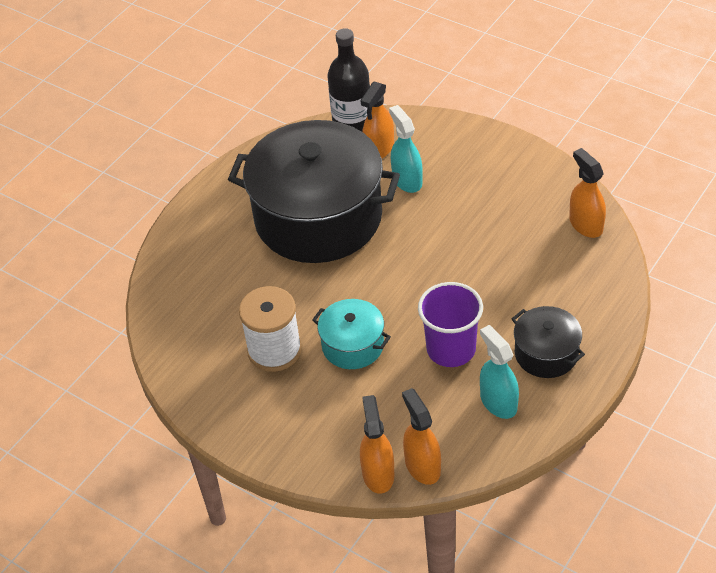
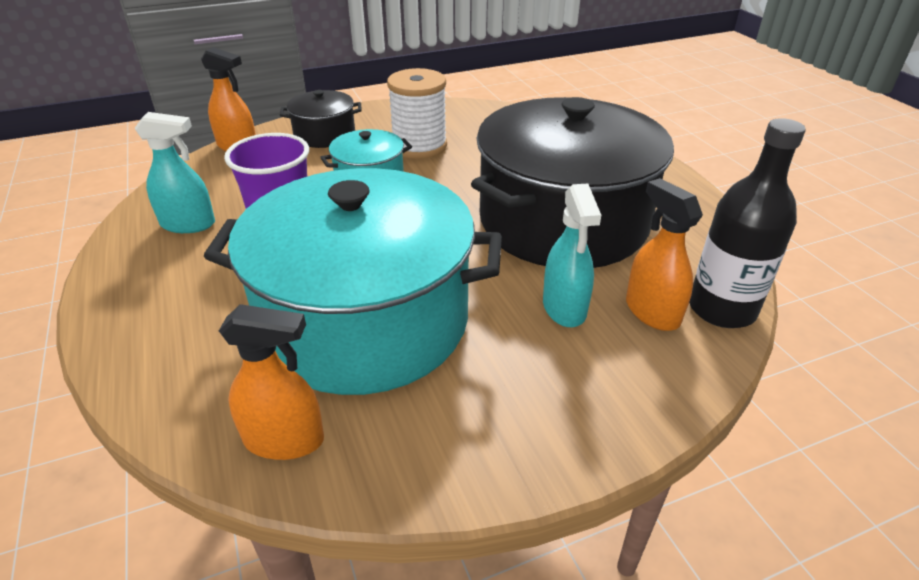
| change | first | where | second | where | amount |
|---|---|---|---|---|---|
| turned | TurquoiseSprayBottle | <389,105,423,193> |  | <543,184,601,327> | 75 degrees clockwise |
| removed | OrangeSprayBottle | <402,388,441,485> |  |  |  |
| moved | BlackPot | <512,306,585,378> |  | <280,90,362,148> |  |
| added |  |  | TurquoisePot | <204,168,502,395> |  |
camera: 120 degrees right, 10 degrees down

__Problem to work on__
All of the material above should be set down again exactly, though not its pictures.

__Reply__
| change | first | where | second | where | amount |
|---|---|---|---|---|---|
| turned | TurquoiseSprayBottle | <389,105,423,193> |  | <543,184,601,327> | 75 degrees clockwise |
| removed | OrangeSprayBottle | <402,388,441,485> |  |  |  |
| moved | BlackPot | <512,306,585,378> |  | <280,90,362,148> |  |
| added |  |  | TurquoisePot | <204,168,502,395> |  |
camera: 120 degrees right, 10 degrees down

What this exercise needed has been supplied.